GOAL OF THE EXERCISE: Repeat what the lines below say, word for word, and skip every image.

MATERIAL FOR THIS EXERCISE:
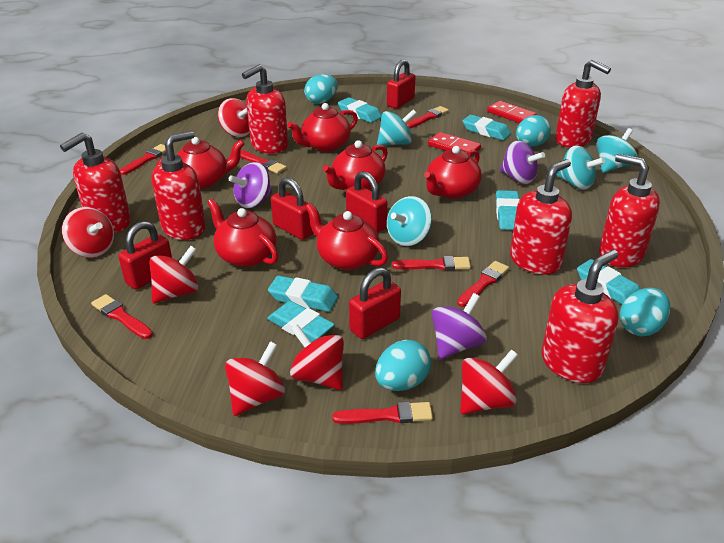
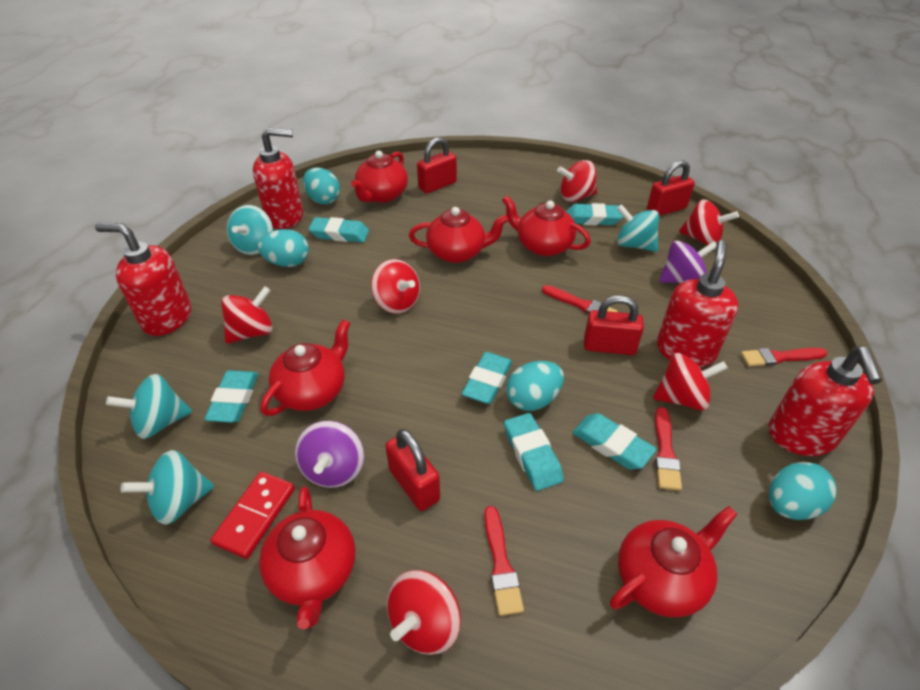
purple spinning top: 3 -> 2
red brush: 7 -> 4
red domino: 2 -> 1
red padlock: 5 -> 4
red soap dispenser: 7 -> 4

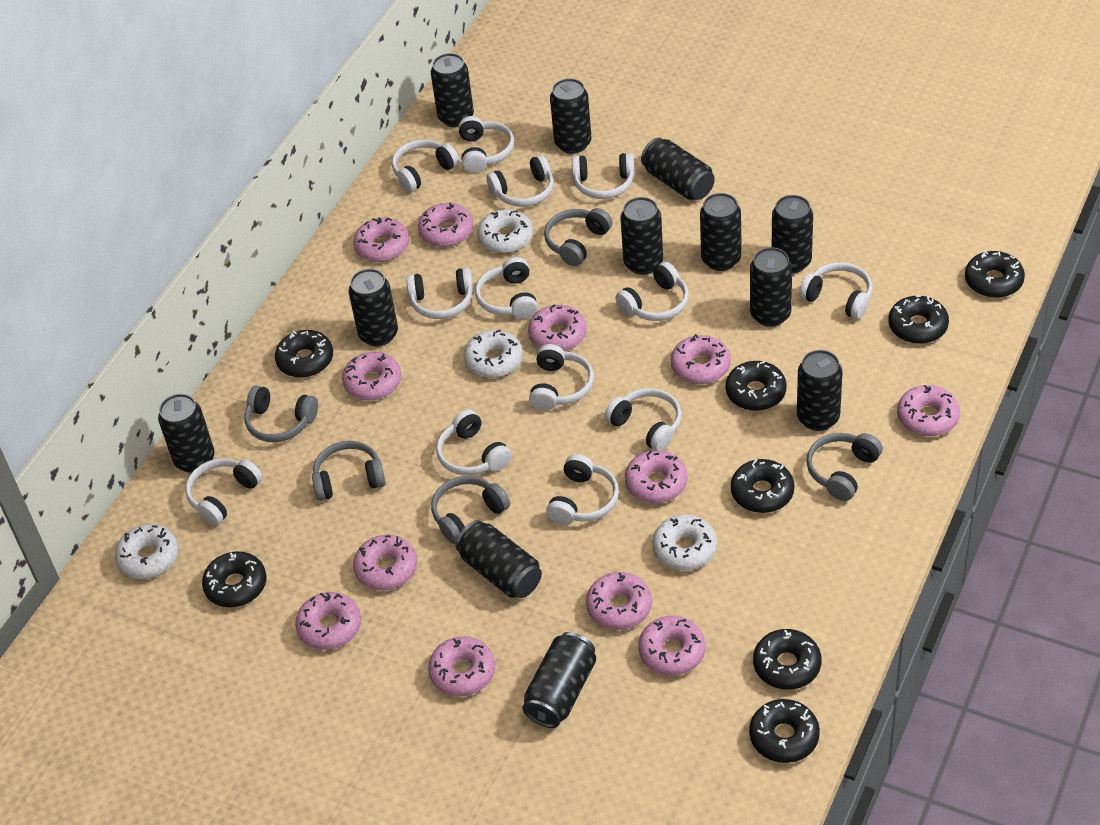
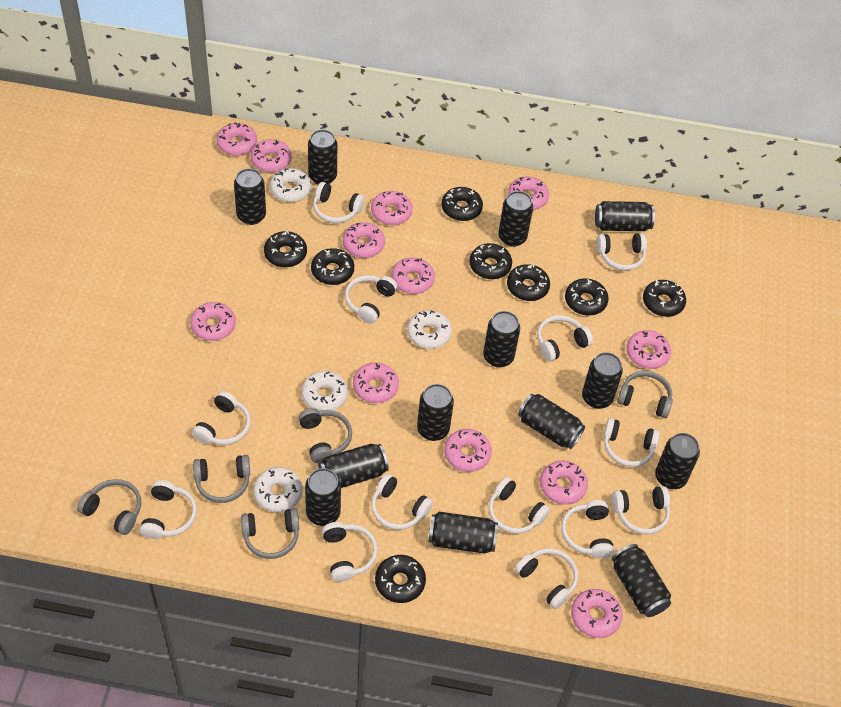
black can: 12 -> 13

EXERCISE SOLUTION:
purple spinning top: 3 -> 2
red brush: 7 -> 4
red domino: 2 -> 1
red padlock: 5 -> 4
red soap dispenser: 7 -> 4

black can: 12 -> 13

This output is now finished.